> **Listed entries**:
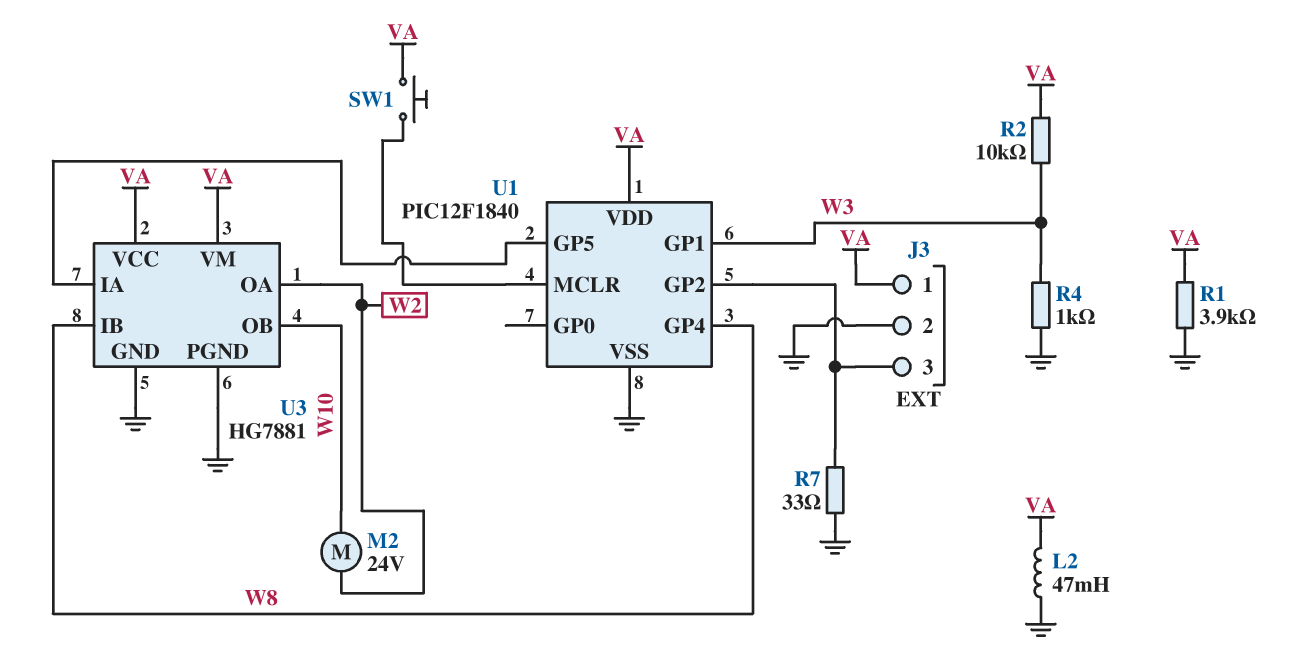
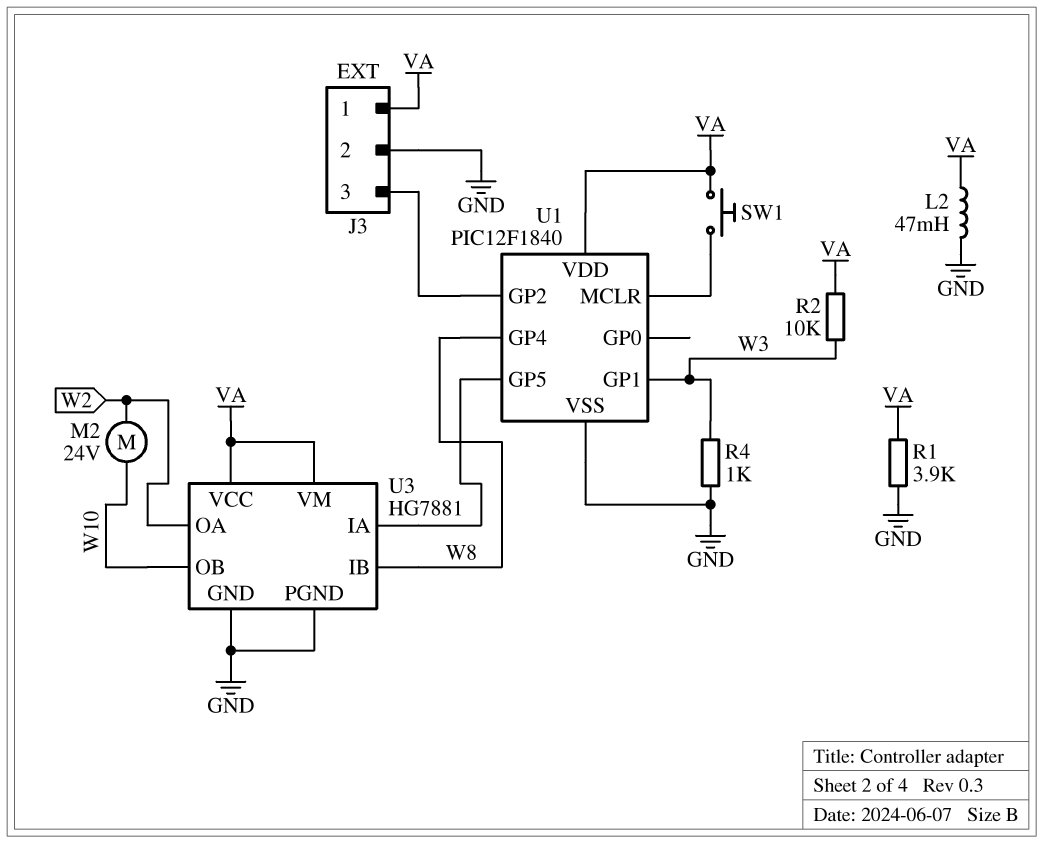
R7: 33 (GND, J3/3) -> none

--

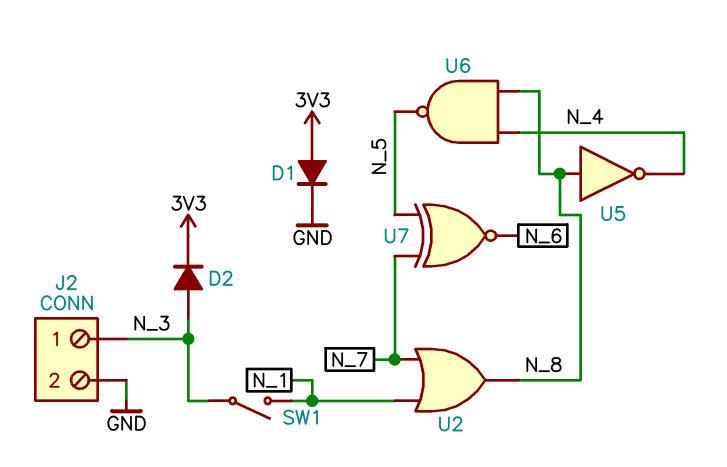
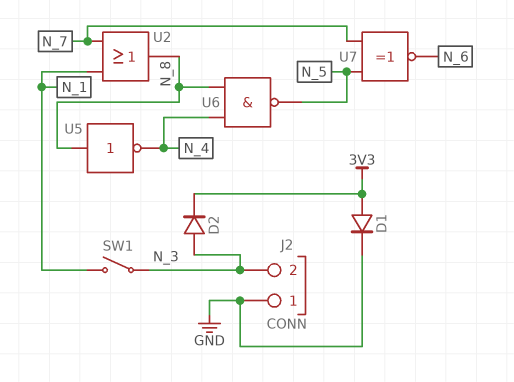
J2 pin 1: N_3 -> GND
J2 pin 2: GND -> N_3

* * *

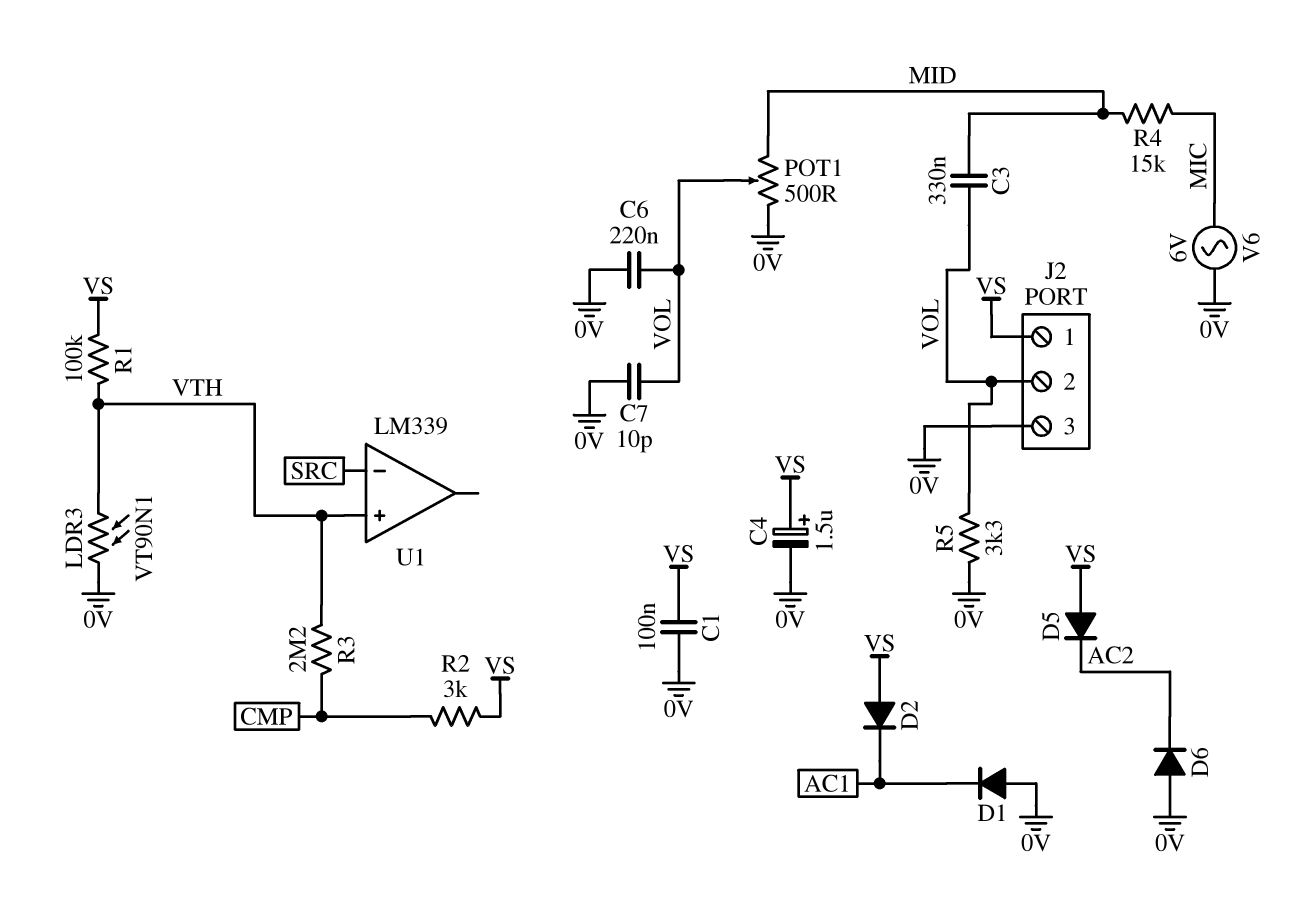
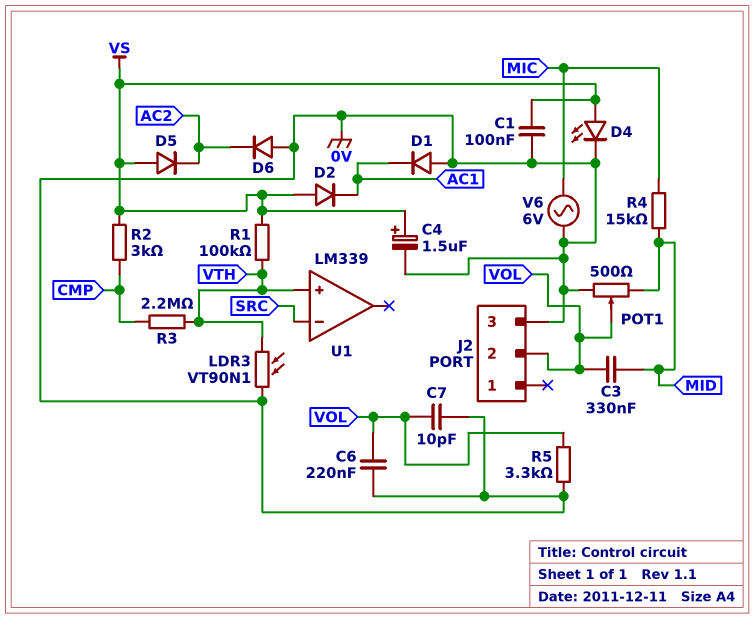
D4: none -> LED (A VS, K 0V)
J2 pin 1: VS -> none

> **Task item**:
All lines with the word "none" are needed; pull them from the entries and copy each.

> **Reply**:
R7: 33 (GND, J3/3) -> none
D4: none -> LED (A VS, K 0V)
J2 pin 1: VS -> none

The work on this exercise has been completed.